##### Data listing

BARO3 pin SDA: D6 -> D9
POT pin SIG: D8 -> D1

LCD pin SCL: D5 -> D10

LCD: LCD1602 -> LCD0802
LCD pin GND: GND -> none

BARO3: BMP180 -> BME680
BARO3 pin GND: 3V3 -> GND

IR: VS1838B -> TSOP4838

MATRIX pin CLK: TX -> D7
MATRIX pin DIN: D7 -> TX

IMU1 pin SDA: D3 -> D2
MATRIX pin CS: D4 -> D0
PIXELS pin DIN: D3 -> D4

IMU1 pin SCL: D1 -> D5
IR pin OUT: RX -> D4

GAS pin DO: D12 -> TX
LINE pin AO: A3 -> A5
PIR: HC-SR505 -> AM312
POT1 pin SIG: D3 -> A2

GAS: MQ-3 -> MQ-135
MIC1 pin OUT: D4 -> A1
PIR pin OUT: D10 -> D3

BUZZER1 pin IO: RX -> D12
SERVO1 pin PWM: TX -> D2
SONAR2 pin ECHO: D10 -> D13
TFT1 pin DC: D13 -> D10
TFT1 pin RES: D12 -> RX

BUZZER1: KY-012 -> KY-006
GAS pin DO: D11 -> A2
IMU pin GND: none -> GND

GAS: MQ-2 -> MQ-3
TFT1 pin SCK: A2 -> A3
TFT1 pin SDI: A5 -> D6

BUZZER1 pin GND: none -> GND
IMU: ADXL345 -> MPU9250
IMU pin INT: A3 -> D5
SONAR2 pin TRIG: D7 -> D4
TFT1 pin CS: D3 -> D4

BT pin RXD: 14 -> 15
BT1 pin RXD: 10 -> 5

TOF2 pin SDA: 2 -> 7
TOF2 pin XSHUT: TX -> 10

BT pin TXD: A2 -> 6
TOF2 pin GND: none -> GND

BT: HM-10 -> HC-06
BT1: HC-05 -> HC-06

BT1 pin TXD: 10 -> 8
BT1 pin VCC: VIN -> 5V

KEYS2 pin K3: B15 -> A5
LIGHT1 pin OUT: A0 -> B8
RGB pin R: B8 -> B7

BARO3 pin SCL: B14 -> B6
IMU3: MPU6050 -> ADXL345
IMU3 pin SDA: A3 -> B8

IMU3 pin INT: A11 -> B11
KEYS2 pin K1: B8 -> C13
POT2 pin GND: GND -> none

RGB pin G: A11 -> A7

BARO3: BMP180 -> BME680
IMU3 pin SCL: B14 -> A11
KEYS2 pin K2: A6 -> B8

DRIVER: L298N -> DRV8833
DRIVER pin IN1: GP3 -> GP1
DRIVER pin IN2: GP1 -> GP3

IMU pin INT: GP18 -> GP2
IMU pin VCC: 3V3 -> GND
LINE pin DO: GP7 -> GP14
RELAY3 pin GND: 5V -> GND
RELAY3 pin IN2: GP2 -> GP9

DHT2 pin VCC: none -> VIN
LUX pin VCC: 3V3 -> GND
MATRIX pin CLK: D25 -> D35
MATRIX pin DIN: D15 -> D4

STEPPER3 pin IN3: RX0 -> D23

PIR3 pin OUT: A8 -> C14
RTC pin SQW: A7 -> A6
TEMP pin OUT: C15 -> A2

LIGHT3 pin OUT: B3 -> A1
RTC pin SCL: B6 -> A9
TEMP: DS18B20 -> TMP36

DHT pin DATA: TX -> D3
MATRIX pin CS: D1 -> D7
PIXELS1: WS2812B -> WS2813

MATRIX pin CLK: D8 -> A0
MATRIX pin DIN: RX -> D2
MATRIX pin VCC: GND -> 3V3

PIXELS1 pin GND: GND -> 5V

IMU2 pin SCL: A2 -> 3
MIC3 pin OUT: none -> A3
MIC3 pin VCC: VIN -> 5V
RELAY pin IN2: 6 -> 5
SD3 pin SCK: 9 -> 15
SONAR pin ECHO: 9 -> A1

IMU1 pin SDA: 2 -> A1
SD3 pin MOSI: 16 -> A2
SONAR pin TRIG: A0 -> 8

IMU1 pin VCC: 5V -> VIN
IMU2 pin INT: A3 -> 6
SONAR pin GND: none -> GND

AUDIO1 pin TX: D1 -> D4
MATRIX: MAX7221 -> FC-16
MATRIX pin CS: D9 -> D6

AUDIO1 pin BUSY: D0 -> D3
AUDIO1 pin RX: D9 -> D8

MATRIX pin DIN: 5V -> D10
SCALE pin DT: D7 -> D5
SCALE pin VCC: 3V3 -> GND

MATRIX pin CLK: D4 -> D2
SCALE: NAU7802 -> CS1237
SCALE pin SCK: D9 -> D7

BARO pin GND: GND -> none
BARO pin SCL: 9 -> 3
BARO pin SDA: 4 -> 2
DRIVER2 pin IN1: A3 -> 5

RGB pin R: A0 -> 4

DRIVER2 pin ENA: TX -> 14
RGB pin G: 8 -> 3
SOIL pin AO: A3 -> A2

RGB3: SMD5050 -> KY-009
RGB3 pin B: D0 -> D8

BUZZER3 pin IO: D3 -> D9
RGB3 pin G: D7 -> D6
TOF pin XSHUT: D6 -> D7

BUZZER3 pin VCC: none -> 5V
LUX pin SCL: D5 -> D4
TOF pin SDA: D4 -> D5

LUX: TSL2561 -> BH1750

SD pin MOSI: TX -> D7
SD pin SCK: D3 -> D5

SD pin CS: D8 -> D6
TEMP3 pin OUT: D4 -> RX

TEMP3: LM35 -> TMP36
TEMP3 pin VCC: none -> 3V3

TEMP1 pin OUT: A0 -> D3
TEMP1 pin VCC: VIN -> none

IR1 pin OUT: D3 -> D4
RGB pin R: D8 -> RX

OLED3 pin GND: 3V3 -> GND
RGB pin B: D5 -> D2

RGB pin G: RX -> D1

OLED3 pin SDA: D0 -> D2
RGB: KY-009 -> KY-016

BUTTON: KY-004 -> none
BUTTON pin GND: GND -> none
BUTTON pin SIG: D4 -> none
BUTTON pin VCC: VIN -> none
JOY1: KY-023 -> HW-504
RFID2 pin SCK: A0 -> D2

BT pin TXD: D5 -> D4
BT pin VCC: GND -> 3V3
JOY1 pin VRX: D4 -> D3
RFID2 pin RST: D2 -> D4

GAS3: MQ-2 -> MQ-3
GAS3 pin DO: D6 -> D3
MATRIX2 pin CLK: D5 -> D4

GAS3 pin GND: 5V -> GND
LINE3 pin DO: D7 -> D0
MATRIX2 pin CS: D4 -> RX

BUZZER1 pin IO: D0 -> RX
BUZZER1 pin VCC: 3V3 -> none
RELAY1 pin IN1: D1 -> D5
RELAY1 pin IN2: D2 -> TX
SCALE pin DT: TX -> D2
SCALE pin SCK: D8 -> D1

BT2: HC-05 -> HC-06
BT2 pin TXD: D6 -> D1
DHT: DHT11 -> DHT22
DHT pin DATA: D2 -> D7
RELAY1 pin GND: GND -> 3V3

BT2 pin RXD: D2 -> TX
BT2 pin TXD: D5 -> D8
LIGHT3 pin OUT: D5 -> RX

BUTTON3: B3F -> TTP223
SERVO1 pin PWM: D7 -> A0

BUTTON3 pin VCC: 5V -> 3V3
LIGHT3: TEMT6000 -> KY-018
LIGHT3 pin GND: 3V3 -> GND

##########

* The task *
Each line above must be reproduced exactly as it stands.

* Task result *
BARO3 pin SDA: D6 -> D9
POT pin SIG: D8 -> D1

LCD pin SCL: D5 -> D10

LCD: LCD1602 -> LCD0802
LCD pin GND: GND -> none

BARO3: BMP180 -> BME680
BARO3 pin GND: 3V3 -> GND

IR: VS1838B -> TSOP4838

MATRIX pin CLK: TX -> D7
MATRIX pin DIN: D7 -> TX

IMU1 pin SDA: D3 -> D2
MATRIX pin CS: D4 -> D0
PIXELS pin DIN: D3 -> D4

IMU1 pin SCL: D1 -> D5
IR pin OUT: RX -> D4

GAS pin DO: D12 -> TX
LINE pin AO: A3 -> A5
PIR: HC-SR505 -> AM312
POT1 pin SIG: D3 -> A2

GAS: MQ-3 -> MQ-135
MIC1 pin OUT: D4 -> A1
PIR pin OUT: D10 -> D3

BUZZER1 pin IO: RX -> D12
SERVO1 pin PWM: TX -> D2
SONAR2 pin ECHO: D10 -> D13
TFT1 pin DC: D13 -> D10
TFT1 pin RES: D12 -> RX

BUZZER1: KY-012 -> KY-006
GAS pin DO: D11 -> A2
IMU pin GND: none -> GND

GAS: MQ-2 -> MQ-3
TFT1 pin SCK: A2 -> A3
TFT1 pin SDI: A5 -> D6

BUZZER1 pin GND: none -> GND
IMU: ADXL345 -> MPU9250
IMU pin INT: A3 -> D5
SONAR2 pin TRIG: D7 -> D4
TFT1 pin CS: D3 -> D4

BT pin RXD: 14 -> 15
BT1 pin RXD: 10 -> 5

TOF2 pin SDA: 2 -> 7
TOF2 pin XSHUT: TX -> 10

BT pin TXD: A2 -> 6
TOF2 pin GND: none -> GND

BT: HM-10 -> HC-06
BT1: HC-05 -> HC-06

BT1 pin TXD: 10 -> 8
BT1 pin VCC: VIN -> 5V

KEYS2 pin K3: B15 -> A5
LIGHT1 pin OUT: A0 -> B8
RGB pin R: B8 -> B7

BARO3 pin SCL: B14 -> B6
IMU3: MPU6050 -> ADXL345
IMU3 pin SDA: A3 -> B8

IMU3 pin INT: A11 -> B11
KEYS2 pin K1: B8 -> C13
POT2 pin GND: GND -> none

RGB pin G: A11 -> A7

BARO3: BMP180 -> BME680
IMU3 pin SCL: B14 -> A11
KEYS2 pin K2: A6 -> B8

DRIVER: L298N -> DRV8833
DRIVER pin IN1: GP3 -> GP1
DRIVER pin IN2: GP1 -> GP3

IMU pin INT: GP18 -> GP2
IMU pin VCC: 3V3 -> GND
LINE pin DO: GP7 -> GP14
RELAY3 pin GND: 5V -> GND
RELAY3 pin IN2: GP2 -> GP9

DHT2 pin VCC: none -> VIN
LUX pin VCC: 3V3 -> GND
MATRIX pin CLK: D25 -> D35
MATRIX pin DIN: D15 -> D4

STEPPER3 pin IN3: RX0 -> D23

PIR3 pin OUT: A8 -> C14
RTC pin SQW: A7 -> A6
TEMP pin OUT: C15 -> A2

LIGHT3 pin OUT: B3 -> A1
RTC pin SCL: B6 -> A9
TEMP: DS18B20 -> TMP36

DHT pin DATA: TX -> D3
MATRIX pin CS: D1 -> D7
PIXELS1: WS2812B -> WS2813

MATRIX pin CLK: D8 -> A0
MATRIX pin DIN: RX -> D2
MATRIX pin VCC: GND -> 3V3

PIXELS1 pin GND: GND -> 5V

IMU2 pin SCL: A2 -> 3
MIC3 pin OUT: none -> A3
MIC3 pin VCC: VIN -> 5V
RELAY pin IN2: 6 -> 5
SD3 pin SCK: 9 -> 15
SONAR pin ECHO: 9 -> A1

IMU1 pin SDA: 2 -> A1
SD3 pin MOSI: 16 -> A2
SONAR pin TRIG: A0 -> 8

IMU1 pin VCC: 5V -> VIN
IMU2 pin INT: A3 -> 6
SONAR pin GND: none -> GND

AUDIO1 pin TX: D1 -> D4
MATRIX: MAX7221 -> FC-16
MATRIX pin CS: D9 -> D6

AUDIO1 pin BUSY: D0 -> D3
AUDIO1 pin RX: D9 -> D8

MATRIX pin DIN: 5V -> D10
SCALE pin DT: D7 -> D5
SCALE pin VCC: 3V3 -> GND

MATRIX pin CLK: D4 -> D2
SCALE: NAU7802 -> CS1237
SCALE pin SCK: D9 -> D7

BARO pin GND: GND -> none
BARO pin SCL: 9 -> 3
BARO pin SDA: 4 -> 2
DRIVER2 pin IN1: A3 -> 5

RGB pin R: A0 -> 4

DRIVER2 pin ENA: TX -> 14
RGB pin G: 8 -> 3
SOIL pin AO: A3 -> A2

RGB3: SMD5050 -> KY-009
RGB3 pin B: D0 -> D8

BUZZER3 pin IO: D3 -> D9
RGB3 pin G: D7 -> D6
TOF pin XSHUT: D6 -> D7

BUZZER3 pin VCC: none -> 5V
LUX pin SCL: D5 -> D4
TOF pin SDA: D4 -> D5

LUX: TSL2561 -> BH1750

SD pin MOSI: TX -> D7
SD pin SCK: D3 -> D5

SD pin CS: D8 -> D6
TEMP3 pin OUT: D4 -> RX

TEMP3: LM35 -> TMP36
TEMP3 pin VCC: none -> 3V3

TEMP1 pin OUT: A0 -> D3
TEMP1 pin VCC: VIN -> none

IR1 pin OUT: D3 -> D4
RGB pin R: D8 -> RX

OLED3 pin GND: 3V3 -> GND
RGB pin B: D5 -> D2

RGB pin G: RX -> D1

OLED3 pin SDA: D0 -> D2
RGB: KY-009 -> KY-016

BUTTON: KY-004 -> none
BUTTON pin GND: GND -> none
BUTTON pin SIG: D4 -> none
BUTTON pin VCC: VIN -> none
JOY1: KY-023 -> HW-504
RFID2 pin SCK: A0 -> D2

BT pin TXD: D5 -> D4
BT pin VCC: GND -> 3V3
JOY1 pin VRX: D4 -> D3
RFID2 pin RST: D2 -> D4

GAS3: MQ-2 -> MQ-3
GAS3 pin DO: D6 -> D3
MATRIX2 pin CLK: D5 -> D4

GAS3 pin GND: 5V -> GND
LINE3 pin DO: D7 -> D0
MATRIX2 pin CS: D4 -> RX

BUZZER1 pin IO: D0 -> RX
BUZZER1 pin VCC: 3V3 -> none
RELAY1 pin IN1: D1 -> D5
RELAY1 pin IN2: D2 -> TX
SCALE pin DT: TX -> D2
SCALE pin SCK: D8 -> D1

BT2: HC-05 -> HC-06
BT2 pin TXD: D6 -> D1
DHT: DHT11 -> DHT22
DHT pin DATA: D2 -> D7
RELAY1 pin GND: GND -> 3V3

BT2 pin RXD: D2 -> TX
BT2 pin TXD: D5 -> D8
LIGHT3 pin OUT: D5 -> RX

BUTTON3: B3F -> TTP223
SERVO1 pin PWM: D7 -> A0

BUTTON3 pin VCC: 5V -> 3V3
LIGHT3: TEMT6000 -> KY-018
LIGHT3 pin GND: 3V3 -> GND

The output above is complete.